→ **Exercise details**
The reply should contain every entry below exactly as written, with no images.

→ **Materials provided**
__________________________________________________

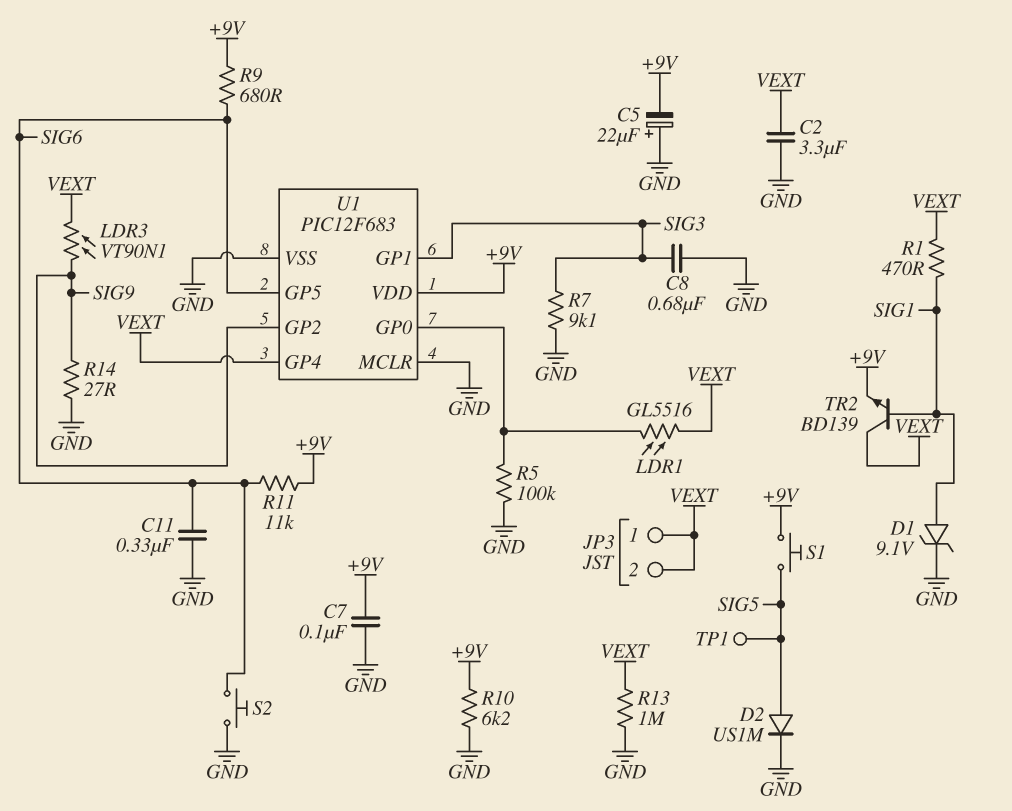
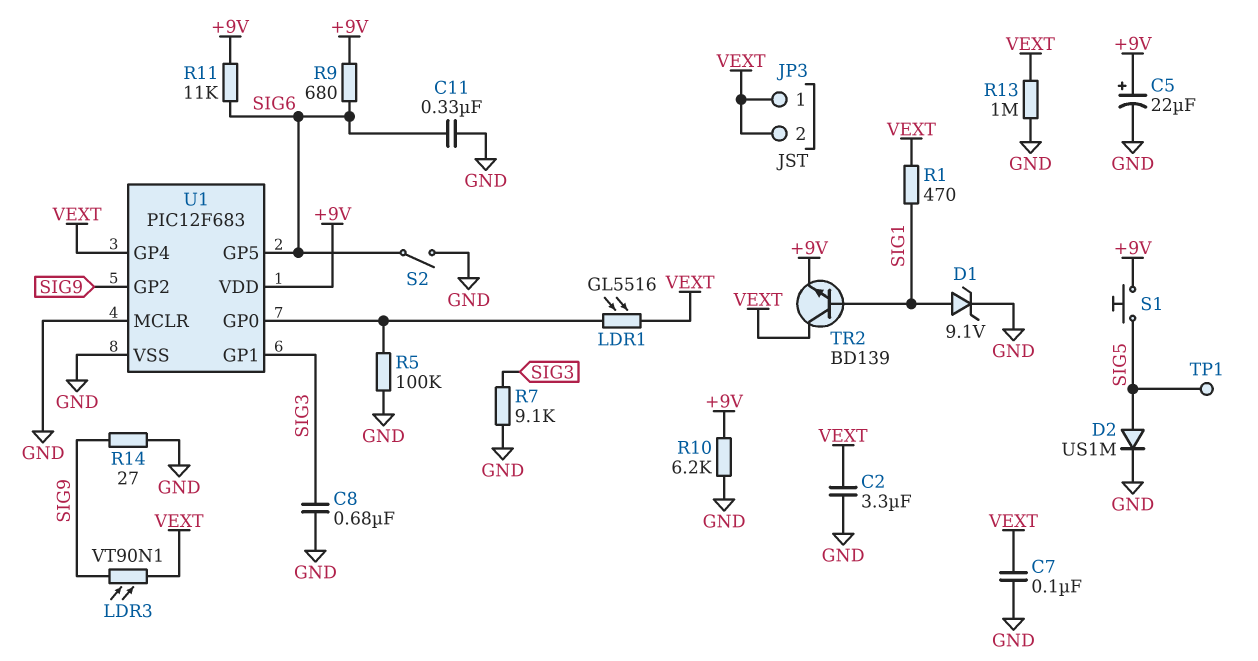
C5: 22uF (plus GND, minus +9V) -> 22uF (plus +9V, minus GND)
C7: 100nF (+9V, GND) -> 100nF (GND, VEXT)
S2: button (GND, SIG6) -> switch (GND, SIG6)

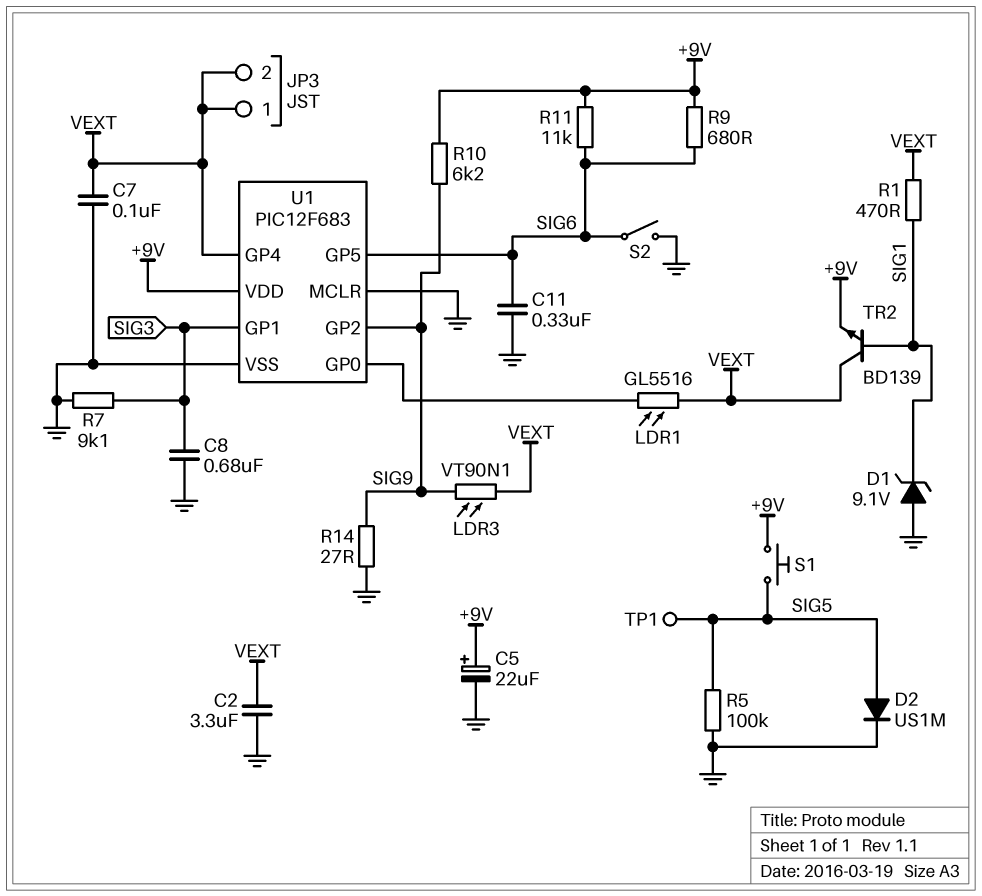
D1: zener 9.1V (A SIG1, K GND) -> zener 9.1V (A GND, K SIG1)
R5: 100k (GND, U1/GP0) -> 100k (GND, SIG5)
R10: 6.2k (+9V, GND) -> 6.2k (+9V, SIG9)
R13: 1M (GND, VEXT) -> none

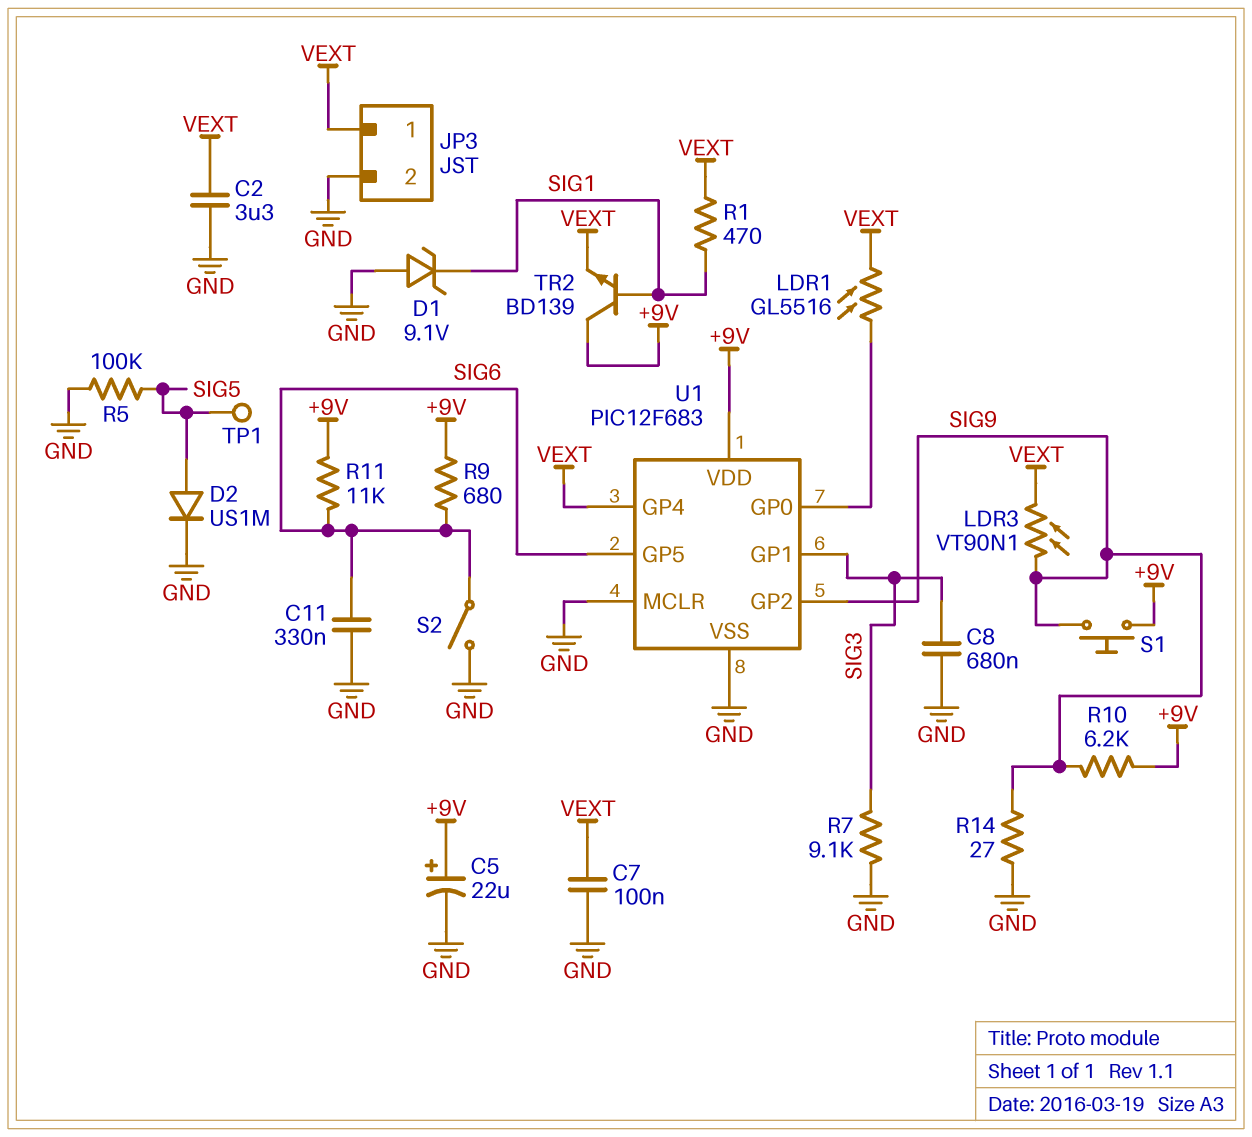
JP3 pin 2: VEXT -> GND
S1: button (+9V, SIG5) -> button (+9V, SIG9)
TR2: NPN BD139 (B SIG1, C VEXT, E +9V) -> NPN BD139 (B SIG1, C +9V, E VEXT)

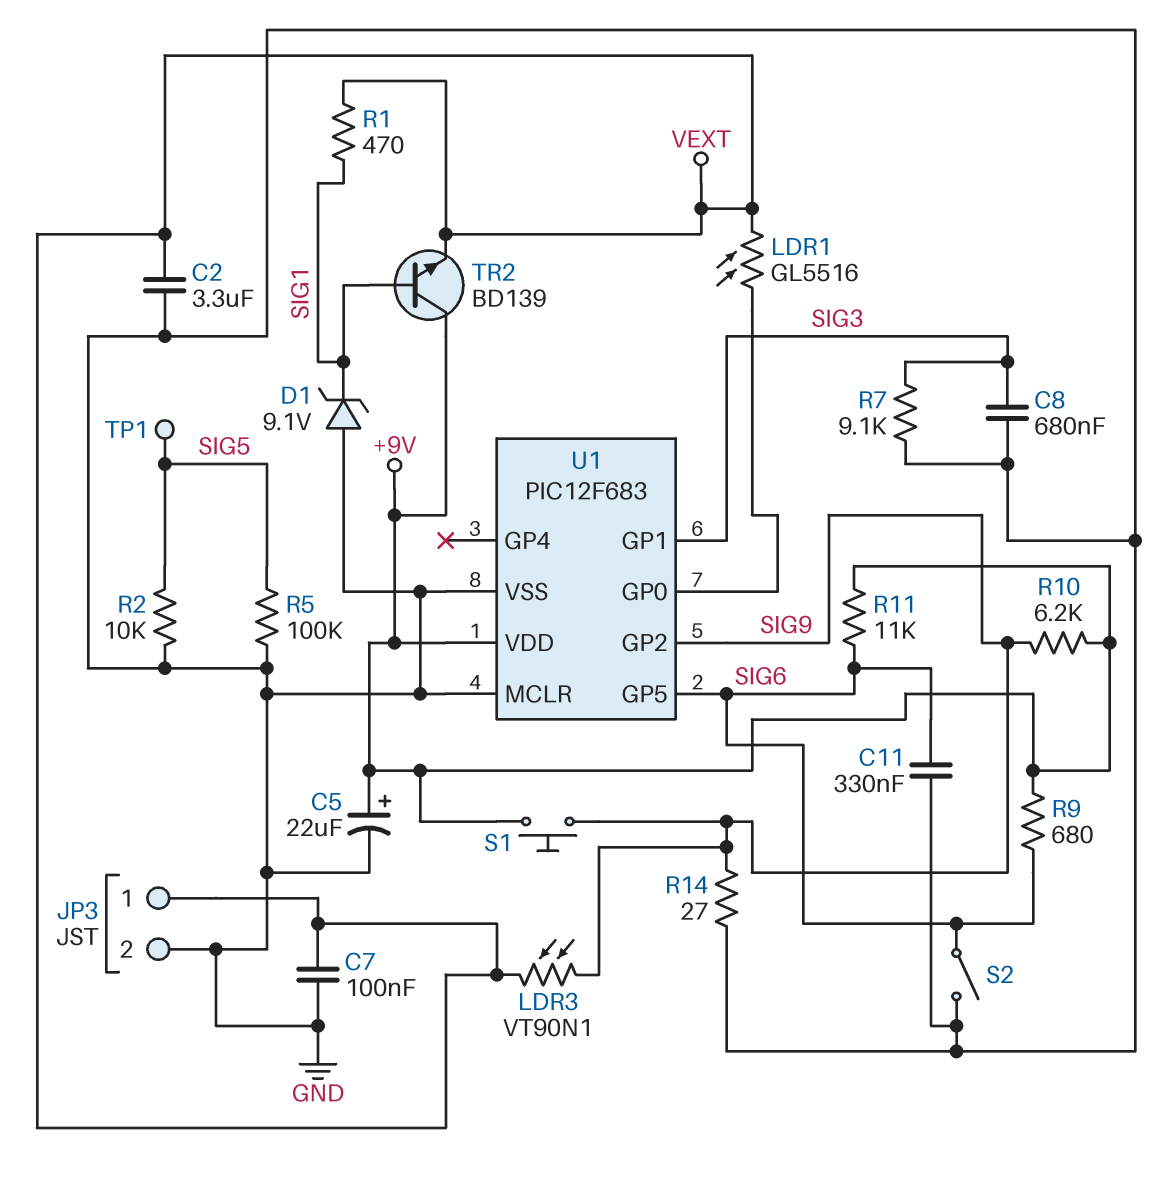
D2: diode US1M (A SIG5, K GND) -> none
R2: none -> 10k (GND, SIG5)
U1 pin GP4: VEXT -> none

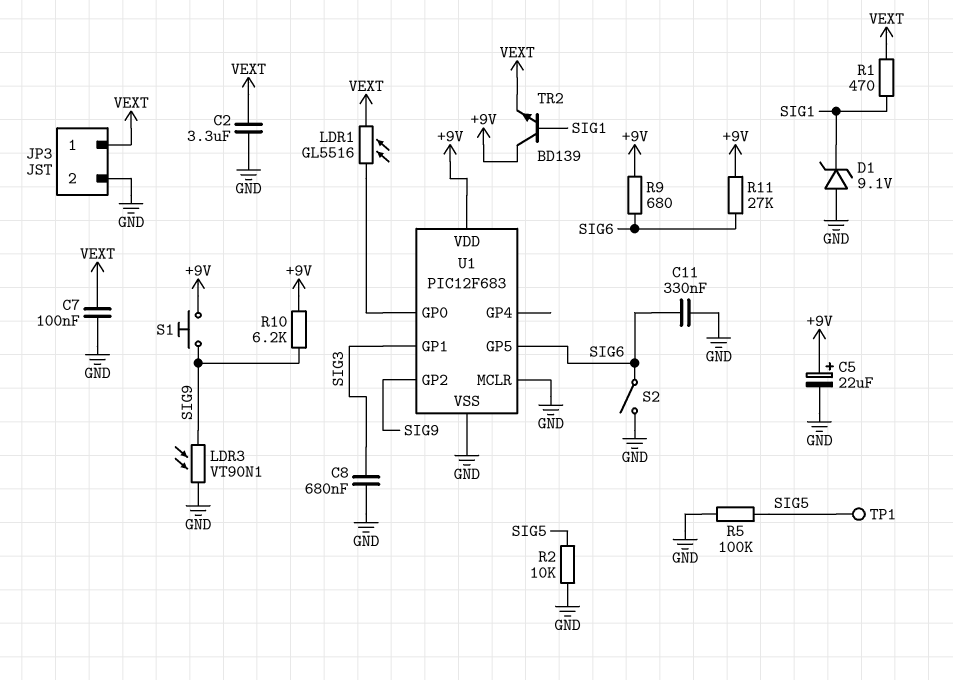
LDR3: VT90N1 (SIG9, VEXT) -> VT90N1 (GND, SIG9)
R7: 9.1k (GND, SIG3) -> none
R11: 11k (+9V, SIG6) -> 27k (+9V, SIG6)
R14: 27 (GND, SIG9) -> none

__________________________________________________

→ **Exercise result**
C5: 22uF (plus GND, minus +9V) -> 22uF (plus +9V, minus GND)
C7: 100nF (+9V, GND) -> 100nF (GND, VEXT)
S2: button (GND, SIG6) -> switch (GND, SIG6)

D1: zener 9.1V (A SIG1, K GND) -> zener 9.1V (A GND, K SIG1)
R5: 100k (GND, U1/GP0) -> 100k (GND, SIG5)
R10: 6.2k (+9V, GND) -> 6.2k (+9V, SIG9)
R13: 1M (GND, VEXT) -> none

JP3 pin 2: VEXT -> GND
S1: button (+9V, SIG5) -> button (+9V, SIG9)
TR2: NPN BD139 (B SIG1, C VEXT, E +9V) -> NPN BD139 (B SIG1, C +9V, E VEXT)

D2: diode US1M (A SIG5, K GND) -> none
R2: none -> 10k (GND, SIG5)
U1 pin GP4: VEXT -> none

LDR3: VT90N1 (SIG9, VEXT) -> VT90N1 (GND, SIG9)
R7: 9.1k (GND, SIG3) -> none
R11: 11k (+9V, SIG6) -> 27k (+9V, SIG6)
R14: 27 (GND, SIG9) -> none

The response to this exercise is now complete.